▶ [Work required] Starting with the opening line of the material, restate every line word for word, and end on the line containing "LCD3 pin SCL: GP5 -> GP27".

▶ [Provided data]
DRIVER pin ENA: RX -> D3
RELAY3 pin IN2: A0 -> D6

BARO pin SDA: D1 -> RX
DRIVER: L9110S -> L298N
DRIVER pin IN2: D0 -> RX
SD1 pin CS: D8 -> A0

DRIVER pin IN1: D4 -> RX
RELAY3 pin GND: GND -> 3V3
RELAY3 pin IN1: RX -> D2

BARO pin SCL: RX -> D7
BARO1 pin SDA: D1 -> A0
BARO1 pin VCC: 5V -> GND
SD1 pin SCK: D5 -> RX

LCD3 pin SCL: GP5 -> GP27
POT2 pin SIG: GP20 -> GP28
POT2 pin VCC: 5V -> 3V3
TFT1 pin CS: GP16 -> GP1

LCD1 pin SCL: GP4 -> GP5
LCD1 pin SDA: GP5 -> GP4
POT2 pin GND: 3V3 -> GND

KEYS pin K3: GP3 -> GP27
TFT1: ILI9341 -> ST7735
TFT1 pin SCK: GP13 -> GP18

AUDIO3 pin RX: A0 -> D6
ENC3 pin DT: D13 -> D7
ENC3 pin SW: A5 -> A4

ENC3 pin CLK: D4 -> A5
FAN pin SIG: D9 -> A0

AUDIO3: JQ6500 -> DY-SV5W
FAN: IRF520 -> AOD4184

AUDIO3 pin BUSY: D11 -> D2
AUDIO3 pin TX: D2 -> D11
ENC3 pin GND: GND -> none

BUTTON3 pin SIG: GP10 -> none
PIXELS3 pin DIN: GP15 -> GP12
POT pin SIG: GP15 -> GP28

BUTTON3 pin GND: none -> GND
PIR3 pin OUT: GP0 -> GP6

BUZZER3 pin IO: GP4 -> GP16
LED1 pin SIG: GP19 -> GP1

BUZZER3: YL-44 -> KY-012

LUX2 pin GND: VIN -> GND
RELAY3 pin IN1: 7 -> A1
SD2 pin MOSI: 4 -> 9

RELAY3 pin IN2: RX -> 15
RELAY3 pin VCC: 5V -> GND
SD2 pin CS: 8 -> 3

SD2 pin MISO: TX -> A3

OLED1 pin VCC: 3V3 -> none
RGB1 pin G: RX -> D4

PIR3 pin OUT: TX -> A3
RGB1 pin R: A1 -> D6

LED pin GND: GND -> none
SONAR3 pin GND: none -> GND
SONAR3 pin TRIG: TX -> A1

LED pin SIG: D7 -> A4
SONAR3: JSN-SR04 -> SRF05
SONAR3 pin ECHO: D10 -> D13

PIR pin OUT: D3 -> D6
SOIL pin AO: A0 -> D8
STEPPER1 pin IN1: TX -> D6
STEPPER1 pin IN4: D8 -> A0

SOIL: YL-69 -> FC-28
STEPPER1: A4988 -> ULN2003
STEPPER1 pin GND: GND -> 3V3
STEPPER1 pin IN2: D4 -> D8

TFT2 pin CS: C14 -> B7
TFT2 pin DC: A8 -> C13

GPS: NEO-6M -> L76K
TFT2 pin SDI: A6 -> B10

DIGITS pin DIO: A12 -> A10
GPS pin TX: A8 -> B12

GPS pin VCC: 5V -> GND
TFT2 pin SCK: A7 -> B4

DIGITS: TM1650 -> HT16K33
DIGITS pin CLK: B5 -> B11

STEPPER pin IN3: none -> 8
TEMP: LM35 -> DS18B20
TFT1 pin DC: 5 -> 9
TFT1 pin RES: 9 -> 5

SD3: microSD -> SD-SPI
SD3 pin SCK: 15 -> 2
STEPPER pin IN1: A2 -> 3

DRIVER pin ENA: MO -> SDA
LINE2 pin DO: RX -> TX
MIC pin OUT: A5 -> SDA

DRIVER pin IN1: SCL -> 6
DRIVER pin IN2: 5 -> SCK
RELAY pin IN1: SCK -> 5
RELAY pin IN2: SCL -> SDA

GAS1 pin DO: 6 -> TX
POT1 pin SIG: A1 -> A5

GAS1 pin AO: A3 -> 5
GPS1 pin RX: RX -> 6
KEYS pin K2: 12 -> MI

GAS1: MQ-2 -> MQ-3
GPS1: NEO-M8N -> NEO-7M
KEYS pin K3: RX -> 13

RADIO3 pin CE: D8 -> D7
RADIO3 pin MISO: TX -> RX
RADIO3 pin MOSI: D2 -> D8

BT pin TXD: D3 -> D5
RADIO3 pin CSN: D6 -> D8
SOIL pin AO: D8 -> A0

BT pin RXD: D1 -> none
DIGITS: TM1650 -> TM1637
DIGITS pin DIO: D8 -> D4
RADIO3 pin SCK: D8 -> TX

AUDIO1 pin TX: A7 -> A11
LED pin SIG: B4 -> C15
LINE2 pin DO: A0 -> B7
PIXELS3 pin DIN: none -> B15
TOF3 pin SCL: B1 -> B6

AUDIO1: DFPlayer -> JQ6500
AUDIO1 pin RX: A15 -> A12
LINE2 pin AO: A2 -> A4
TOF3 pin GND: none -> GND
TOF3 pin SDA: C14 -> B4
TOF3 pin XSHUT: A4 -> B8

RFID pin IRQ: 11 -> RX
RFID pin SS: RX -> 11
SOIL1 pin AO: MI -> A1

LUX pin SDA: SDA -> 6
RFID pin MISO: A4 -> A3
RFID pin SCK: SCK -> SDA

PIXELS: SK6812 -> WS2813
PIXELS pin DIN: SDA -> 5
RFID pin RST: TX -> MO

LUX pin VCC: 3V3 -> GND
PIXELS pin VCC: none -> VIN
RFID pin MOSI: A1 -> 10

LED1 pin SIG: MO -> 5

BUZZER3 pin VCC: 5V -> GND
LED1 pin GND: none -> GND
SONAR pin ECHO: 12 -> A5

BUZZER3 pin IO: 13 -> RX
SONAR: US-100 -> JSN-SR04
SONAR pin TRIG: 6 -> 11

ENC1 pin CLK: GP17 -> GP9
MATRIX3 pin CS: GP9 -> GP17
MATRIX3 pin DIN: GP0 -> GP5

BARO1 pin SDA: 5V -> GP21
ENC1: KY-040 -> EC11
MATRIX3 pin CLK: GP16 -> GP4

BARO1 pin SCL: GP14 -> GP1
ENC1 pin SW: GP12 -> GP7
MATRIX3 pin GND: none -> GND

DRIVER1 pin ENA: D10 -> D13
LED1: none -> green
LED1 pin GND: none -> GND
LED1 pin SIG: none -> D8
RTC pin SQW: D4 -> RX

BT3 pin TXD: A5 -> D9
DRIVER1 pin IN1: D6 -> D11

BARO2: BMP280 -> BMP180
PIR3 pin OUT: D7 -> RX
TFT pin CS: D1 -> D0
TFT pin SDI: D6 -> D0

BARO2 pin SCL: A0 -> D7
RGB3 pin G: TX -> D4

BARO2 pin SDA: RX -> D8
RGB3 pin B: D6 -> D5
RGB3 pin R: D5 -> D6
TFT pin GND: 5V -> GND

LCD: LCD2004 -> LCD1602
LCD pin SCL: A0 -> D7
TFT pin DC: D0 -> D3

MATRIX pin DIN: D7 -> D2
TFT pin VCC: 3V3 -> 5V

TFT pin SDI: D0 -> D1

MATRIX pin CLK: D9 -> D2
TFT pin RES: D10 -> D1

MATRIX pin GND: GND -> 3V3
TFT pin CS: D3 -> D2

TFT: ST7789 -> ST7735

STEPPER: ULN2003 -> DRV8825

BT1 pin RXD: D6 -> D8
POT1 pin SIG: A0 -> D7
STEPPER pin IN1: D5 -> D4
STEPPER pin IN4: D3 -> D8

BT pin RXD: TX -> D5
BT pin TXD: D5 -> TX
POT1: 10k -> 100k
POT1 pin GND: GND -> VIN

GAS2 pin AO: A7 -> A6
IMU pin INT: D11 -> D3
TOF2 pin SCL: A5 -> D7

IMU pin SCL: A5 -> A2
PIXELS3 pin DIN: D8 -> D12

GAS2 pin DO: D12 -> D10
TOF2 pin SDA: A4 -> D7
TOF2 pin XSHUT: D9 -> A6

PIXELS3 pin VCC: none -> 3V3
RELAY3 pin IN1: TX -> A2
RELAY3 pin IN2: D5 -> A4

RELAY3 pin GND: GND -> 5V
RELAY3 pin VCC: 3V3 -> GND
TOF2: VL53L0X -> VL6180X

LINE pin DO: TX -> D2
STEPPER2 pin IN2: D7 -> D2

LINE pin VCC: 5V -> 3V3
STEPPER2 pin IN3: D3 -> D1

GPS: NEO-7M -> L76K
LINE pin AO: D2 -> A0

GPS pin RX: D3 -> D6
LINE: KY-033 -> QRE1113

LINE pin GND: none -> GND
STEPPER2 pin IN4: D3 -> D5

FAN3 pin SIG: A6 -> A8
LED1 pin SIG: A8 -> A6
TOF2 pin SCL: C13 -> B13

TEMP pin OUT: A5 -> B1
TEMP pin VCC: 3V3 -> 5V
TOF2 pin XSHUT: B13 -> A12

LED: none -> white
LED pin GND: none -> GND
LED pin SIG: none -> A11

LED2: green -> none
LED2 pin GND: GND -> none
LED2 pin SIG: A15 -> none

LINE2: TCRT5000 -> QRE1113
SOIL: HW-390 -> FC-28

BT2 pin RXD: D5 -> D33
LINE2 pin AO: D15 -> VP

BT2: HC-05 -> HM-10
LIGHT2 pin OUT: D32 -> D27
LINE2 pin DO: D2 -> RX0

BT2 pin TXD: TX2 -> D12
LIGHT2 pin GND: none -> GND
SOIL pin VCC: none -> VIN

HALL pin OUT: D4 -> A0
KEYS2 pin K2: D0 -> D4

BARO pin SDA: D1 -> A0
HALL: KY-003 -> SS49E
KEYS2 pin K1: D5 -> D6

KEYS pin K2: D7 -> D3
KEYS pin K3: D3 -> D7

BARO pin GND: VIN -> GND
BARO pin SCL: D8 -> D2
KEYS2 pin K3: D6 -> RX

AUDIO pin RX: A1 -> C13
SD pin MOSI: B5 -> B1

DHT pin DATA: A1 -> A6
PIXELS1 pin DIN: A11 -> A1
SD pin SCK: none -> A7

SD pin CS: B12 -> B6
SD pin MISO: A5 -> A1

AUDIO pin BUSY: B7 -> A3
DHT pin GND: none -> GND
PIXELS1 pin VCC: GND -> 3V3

▶ [Finished exercise]
DRIVER pin ENA: RX -> D3
RELAY3 pin IN2: A0 -> D6

BARO pin SDA: D1 -> RX
DRIVER: L9110S -> L298N
DRIVER pin IN2: D0 -> RX
SD1 pin CS: D8 -> A0

DRIVER pin IN1: D4 -> RX
RELAY3 pin GND: GND -> 3V3
RELAY3 pin IN1: RX -> D2

BARO pin SCL: RX -> D7
BARO1 pin SDA: D1 -> A0
BARO1 pin VCC: 5V -> GND
SD1 pin SCK: D5 -> RX

LCD3 pin SCL: GP5 -> GP27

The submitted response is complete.